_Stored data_
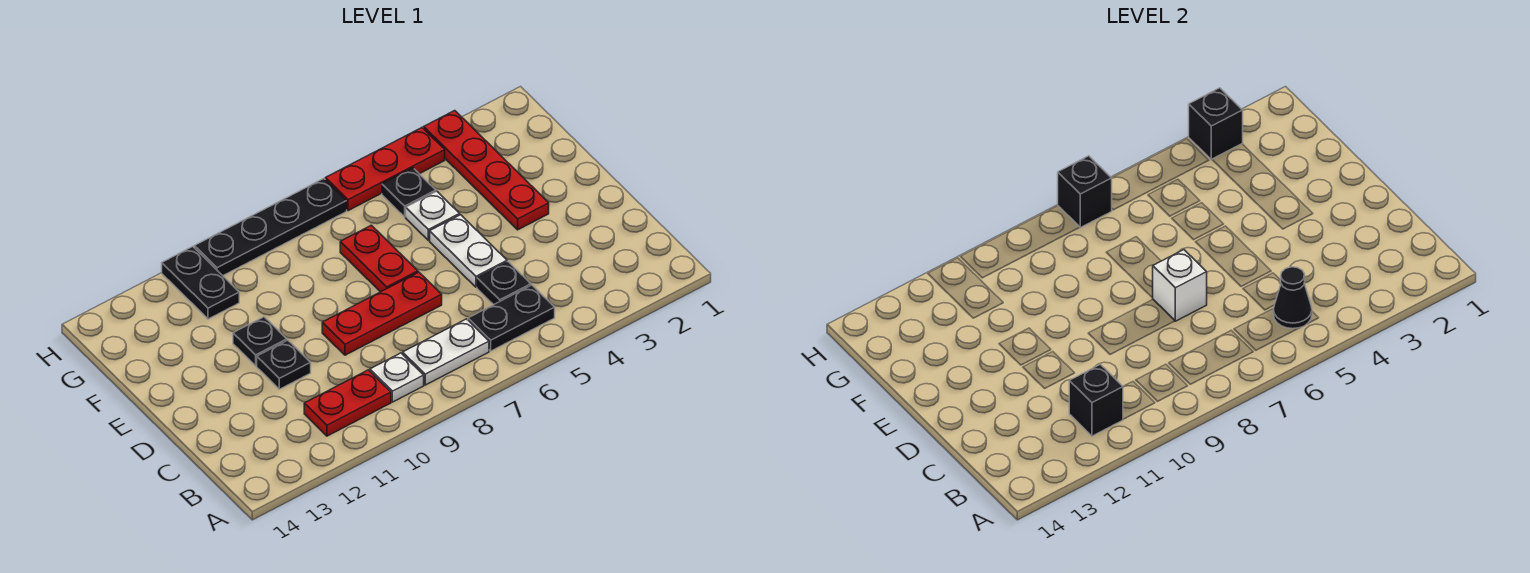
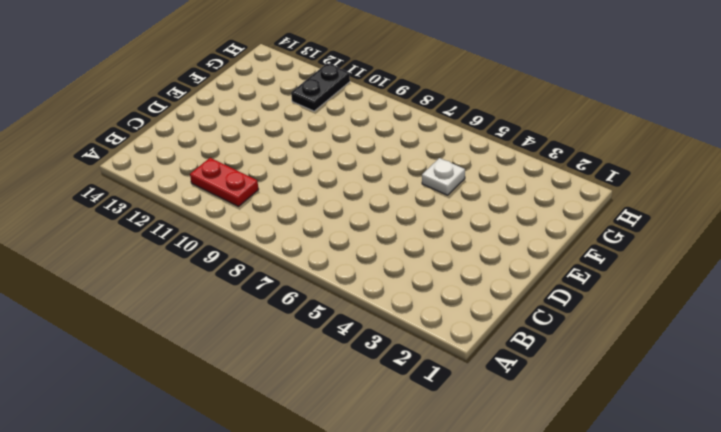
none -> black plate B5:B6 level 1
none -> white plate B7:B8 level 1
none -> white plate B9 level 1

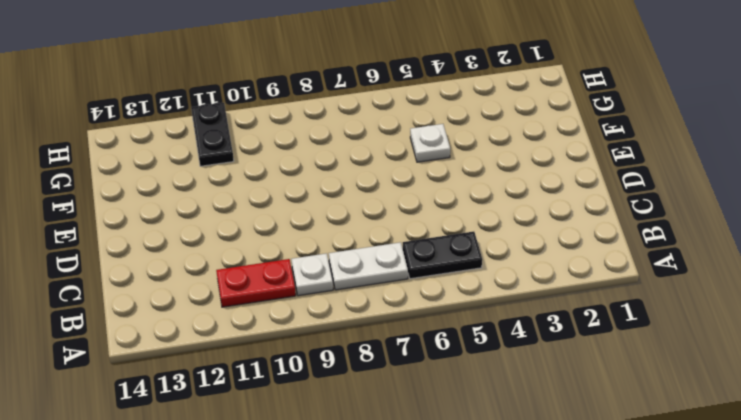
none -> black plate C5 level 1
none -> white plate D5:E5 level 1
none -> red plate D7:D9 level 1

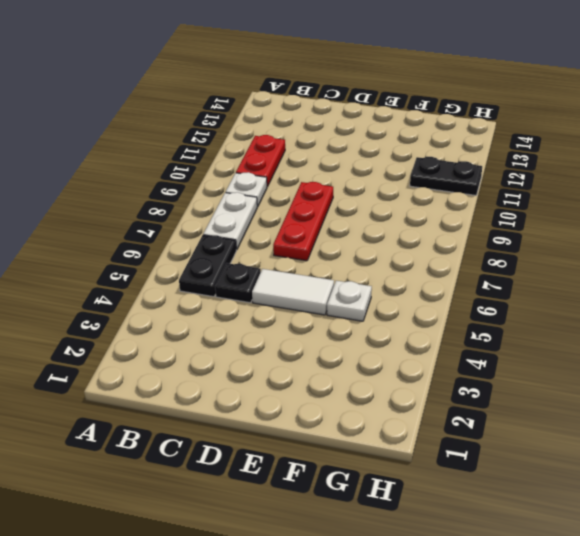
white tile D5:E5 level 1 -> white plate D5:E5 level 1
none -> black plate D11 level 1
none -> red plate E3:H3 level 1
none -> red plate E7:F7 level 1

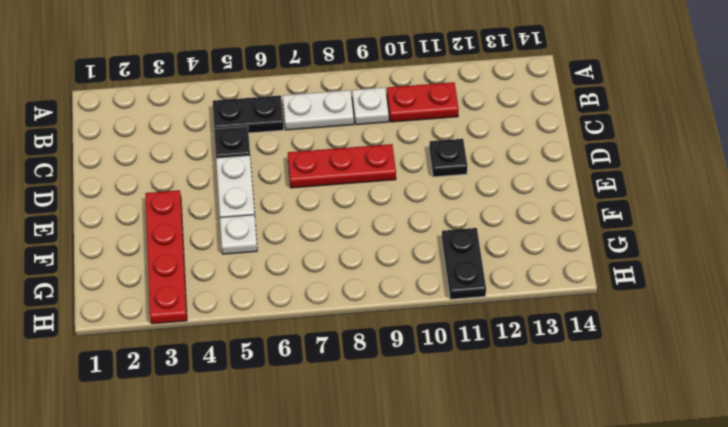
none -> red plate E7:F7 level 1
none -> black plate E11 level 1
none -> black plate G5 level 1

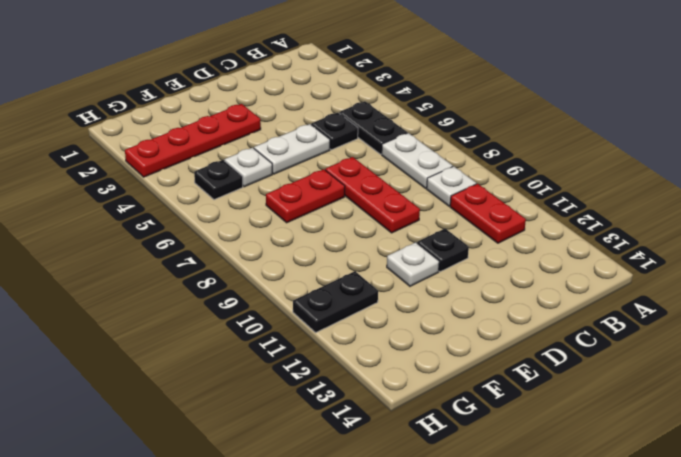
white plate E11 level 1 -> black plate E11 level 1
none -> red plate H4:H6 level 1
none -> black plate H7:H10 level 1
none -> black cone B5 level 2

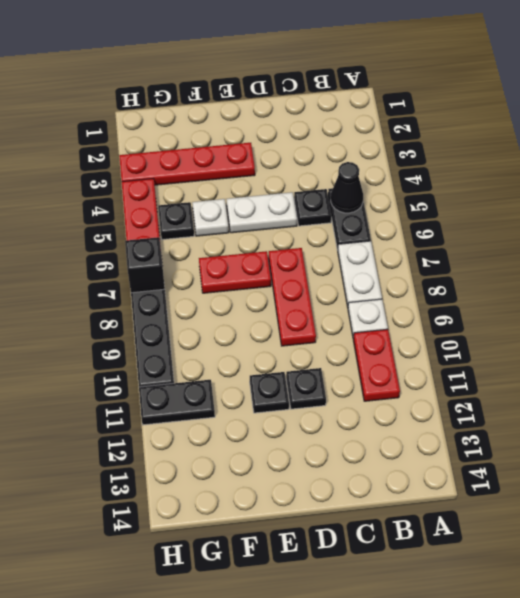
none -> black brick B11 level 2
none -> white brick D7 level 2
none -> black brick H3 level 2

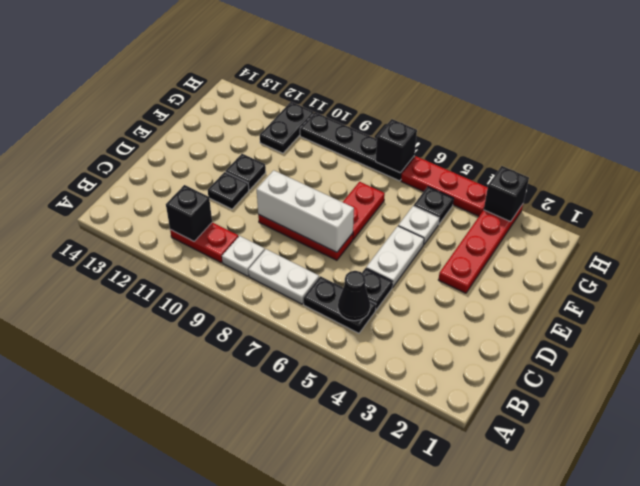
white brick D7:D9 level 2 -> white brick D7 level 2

...

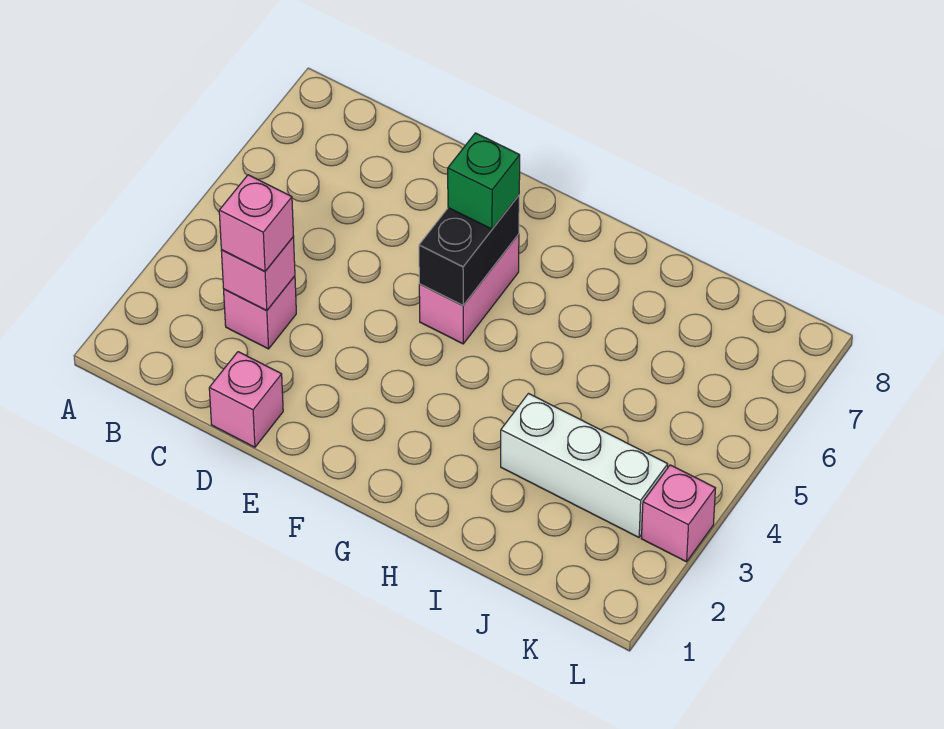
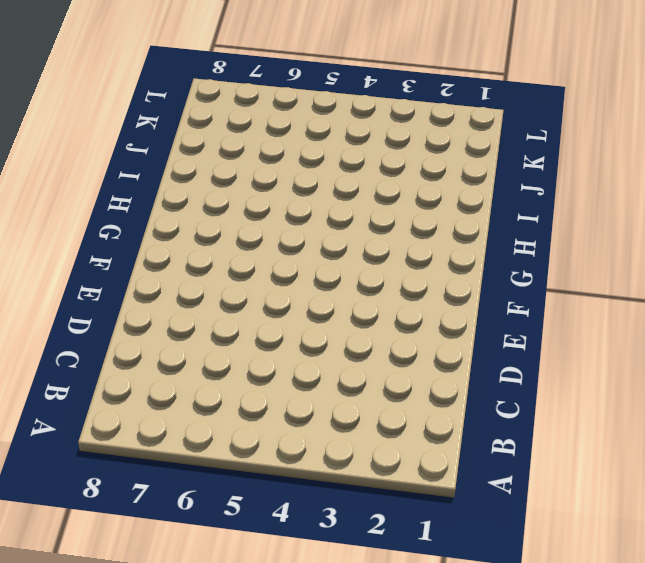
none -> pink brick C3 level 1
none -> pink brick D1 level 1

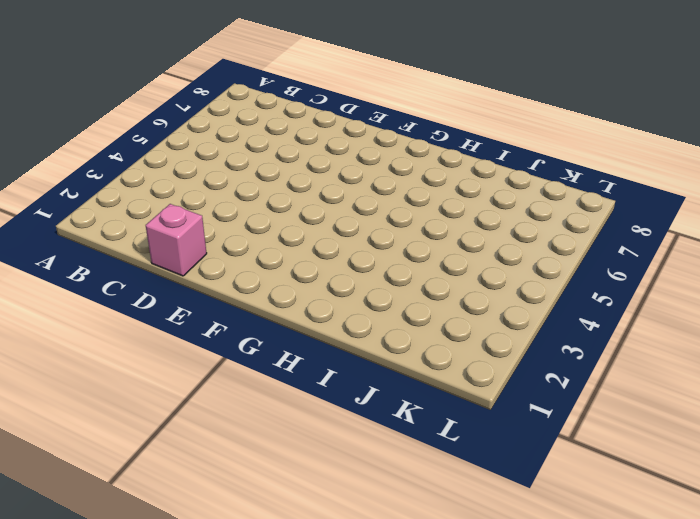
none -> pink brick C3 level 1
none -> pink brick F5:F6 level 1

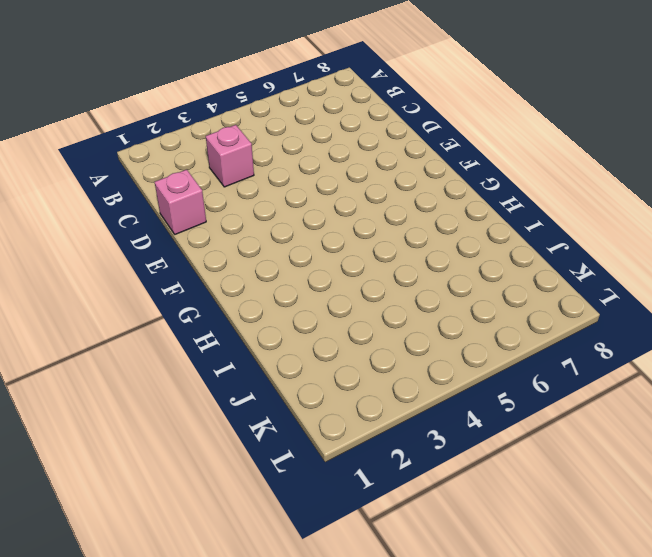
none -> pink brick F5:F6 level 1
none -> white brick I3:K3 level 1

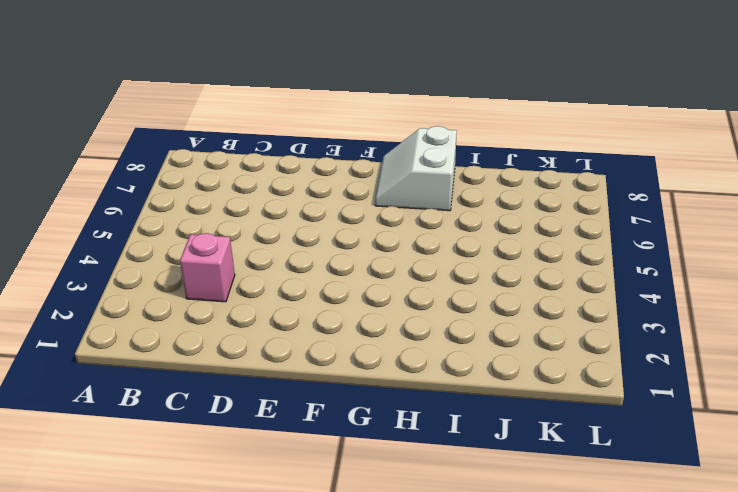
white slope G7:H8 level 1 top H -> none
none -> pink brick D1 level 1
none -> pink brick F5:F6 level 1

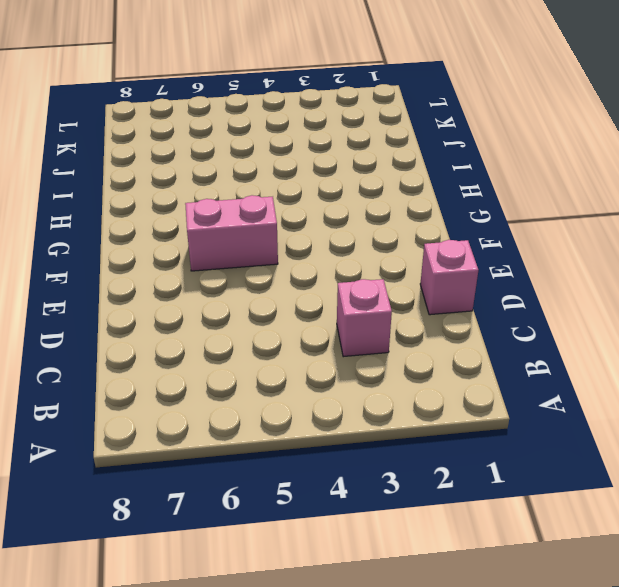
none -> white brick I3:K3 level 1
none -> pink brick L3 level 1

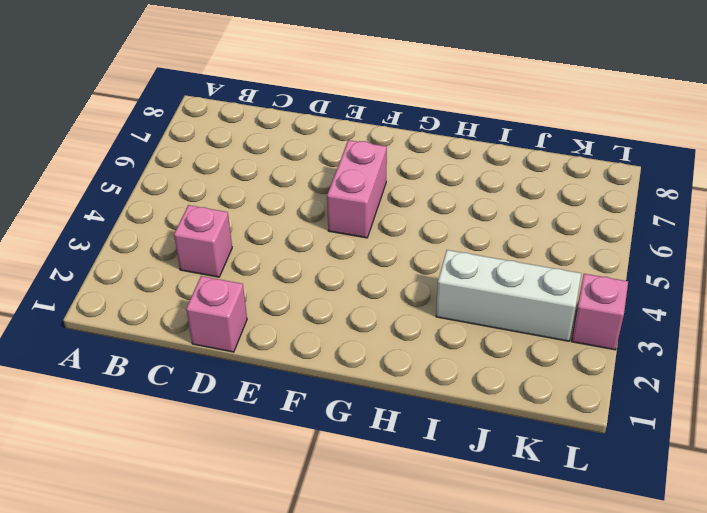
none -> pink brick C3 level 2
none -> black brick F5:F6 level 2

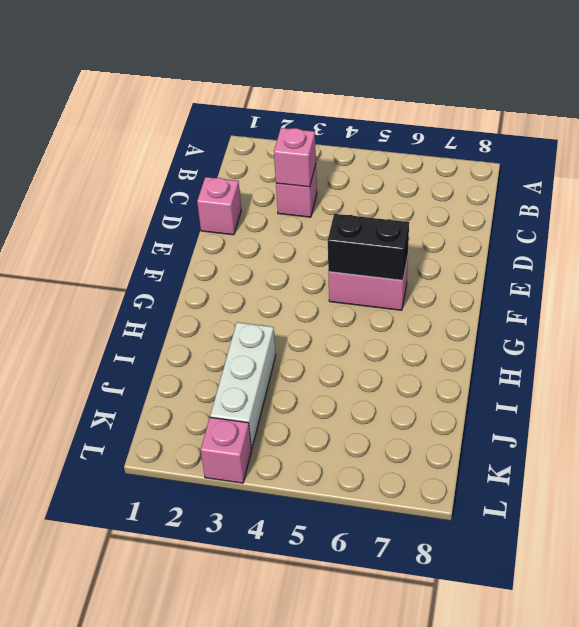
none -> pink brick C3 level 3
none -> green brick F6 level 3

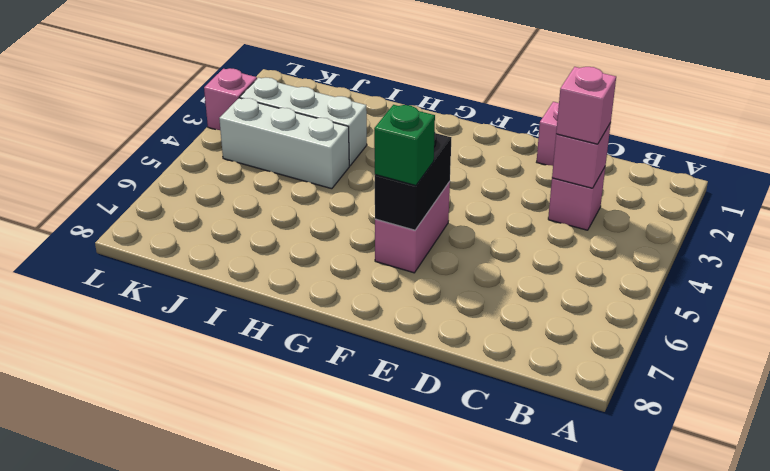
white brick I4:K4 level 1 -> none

_What is required_
Between and including the line above that contains "none -> white plate B7:B8 level 1" and the line that contains "none -> black plate D11 level 1", restate every line word for word. Pictures stay out.

_Reply_
none -> white plate B7:B8 level 1
none -> white plate B9 level 1

none -> black plate C5 level 1
none -> white plate D5:E5 level 1
none -> red plate D7:D9 level 1

white tile D5:E5 level 1 -> white plate D5:E5 level 1
none -> black plate D11 level 1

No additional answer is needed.